[Start of Attachment]
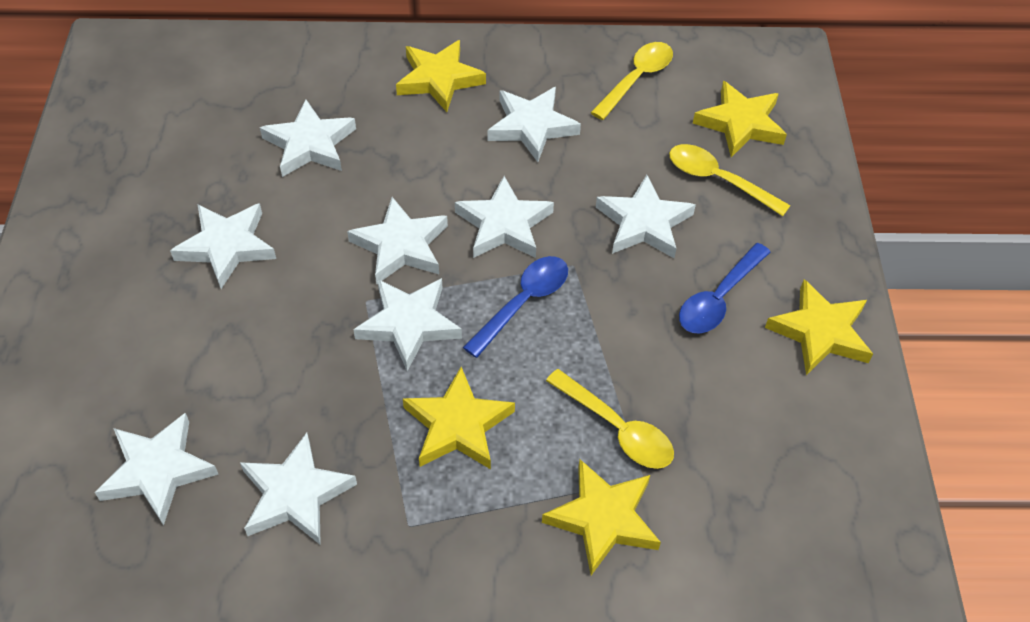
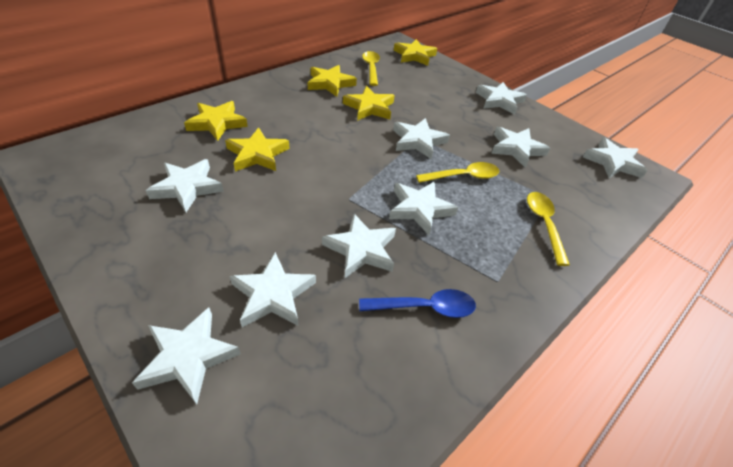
blue spoon: 2 -> 1

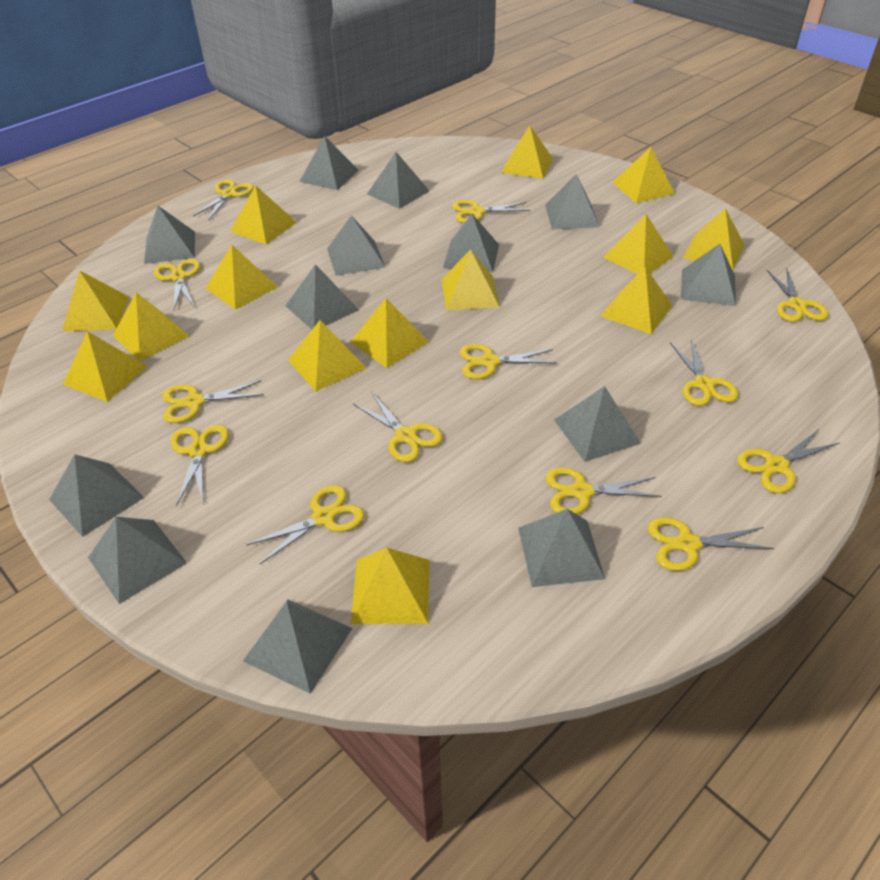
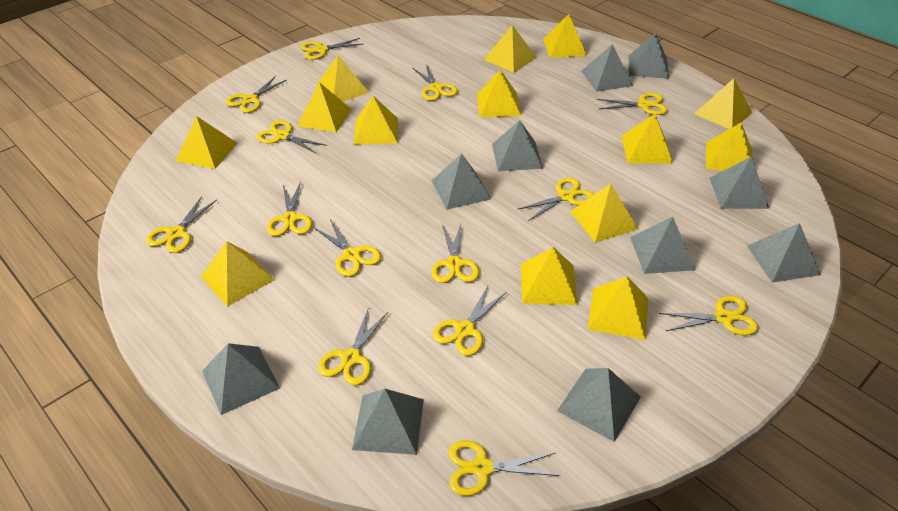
grey pyramid: 13 -> 10
yellow scissors: 13 -> 14

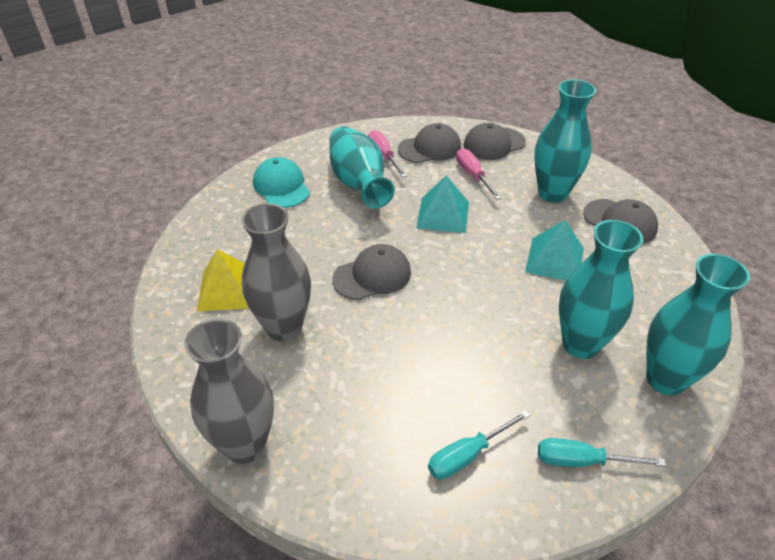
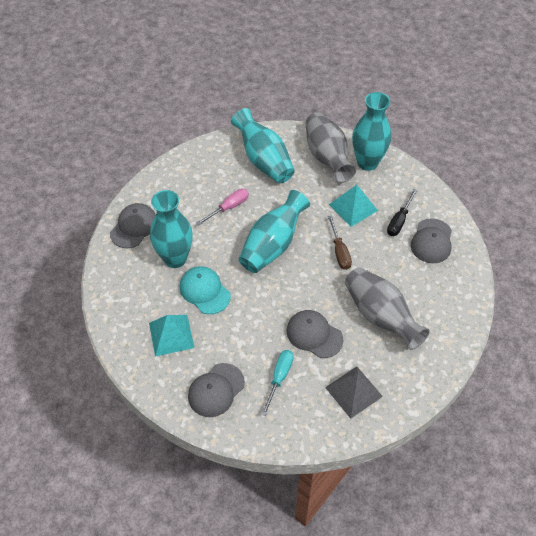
black screwdriver: 0 -> 1
brown screwdriver: 0 -> 1
grey pyramid: 0 -> 1
pink screwdriver: 2 -> 1
turquoise screwdriver: 2 -> 1
yellow pyramid: 1 -> 0

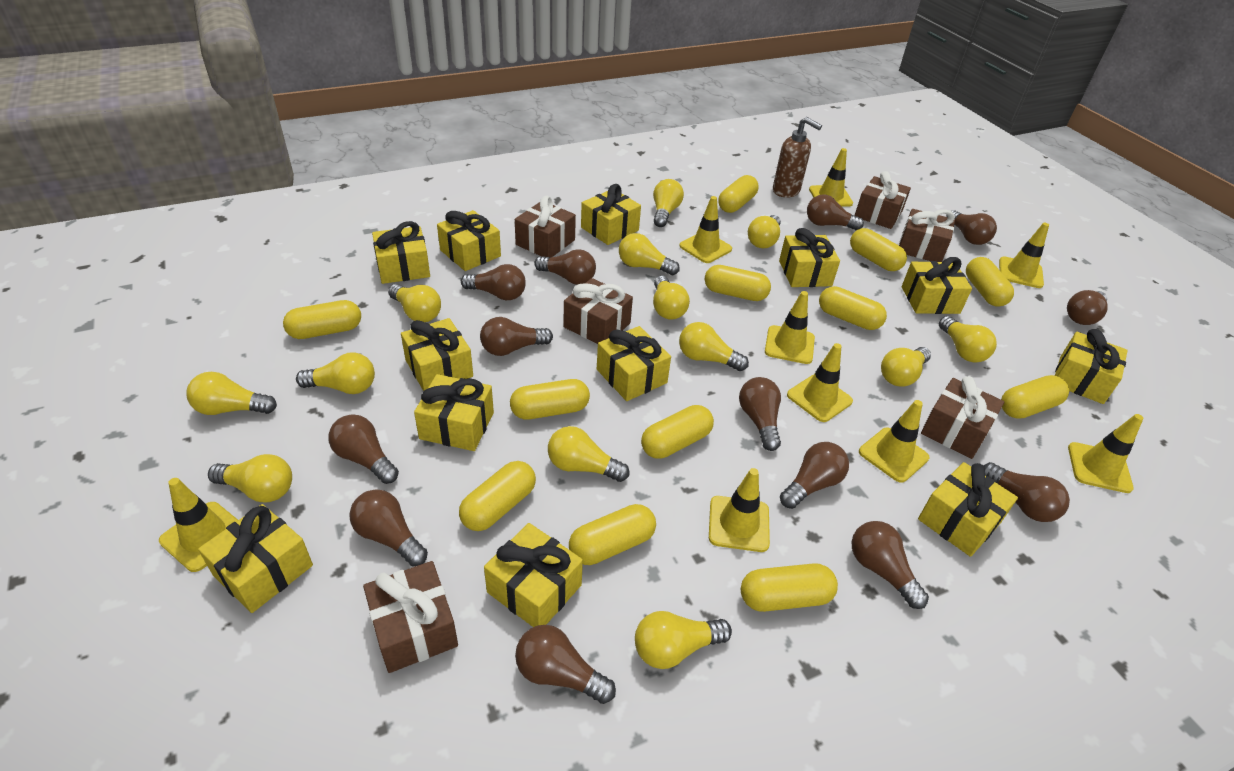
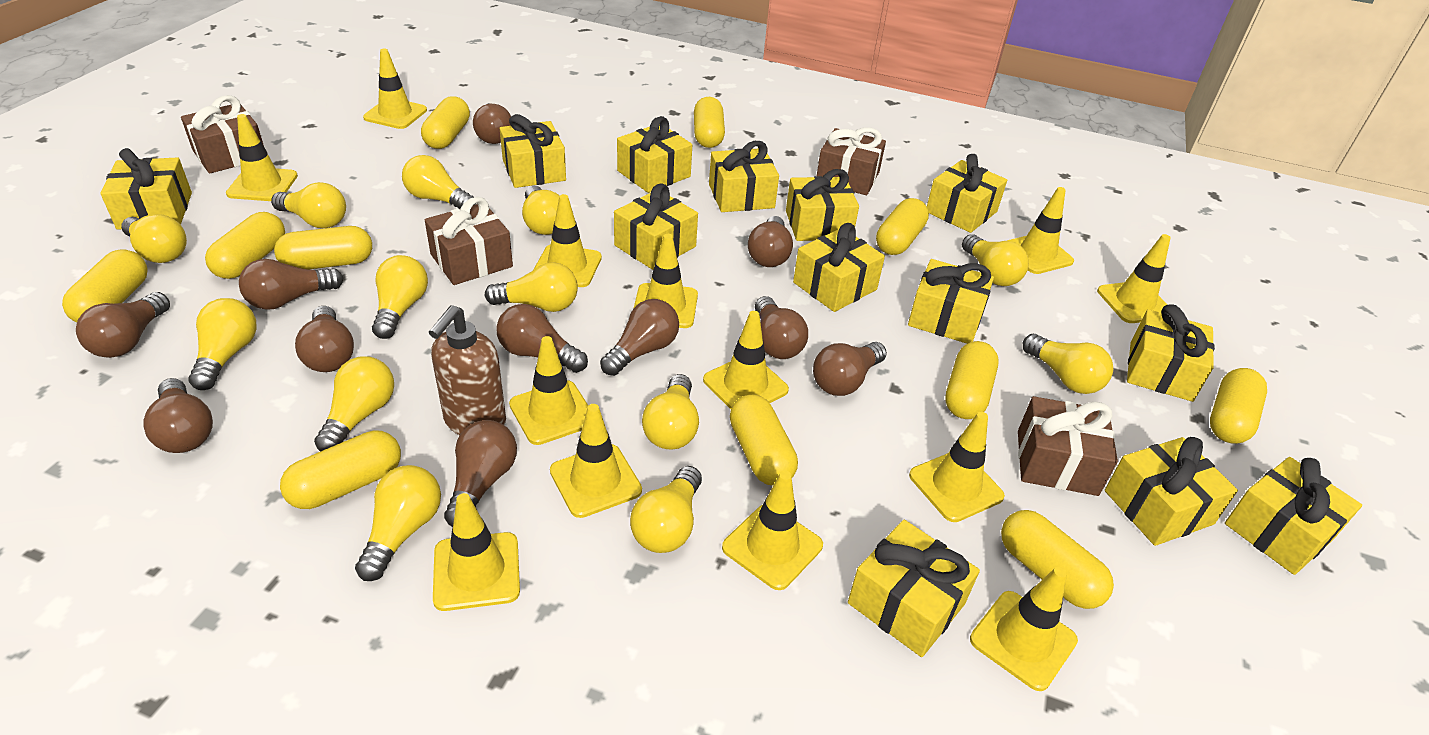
brown gift: 6 -> 4
brown light bulb: 13 -> 11
yellow capsule: 12 -> 11
yellow gift: 12 -> 13
yellow traffic cone: 9 -> 13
[End of Attachment]
== About this exercise ==
From the line with "brown screwdriver: 0 -> 1" through the final line of the data above, copy everything exactly, both ends included, but not the pictures.

== Output ==
brown screwdriver: 0 -> 1
grey pyramid: 0 -> 1
pink screwdriver: 2 -> 1
turquoise screwdriver: 2 -> 1
yellow pyramid: 1 -> 0

brown gift: 6 -> 4
brown light bulb: 13 -> 11
yellow capsule: 12 -> 11
yellow gift: 12 -> 13
yellow traffic cone: 9 -> 13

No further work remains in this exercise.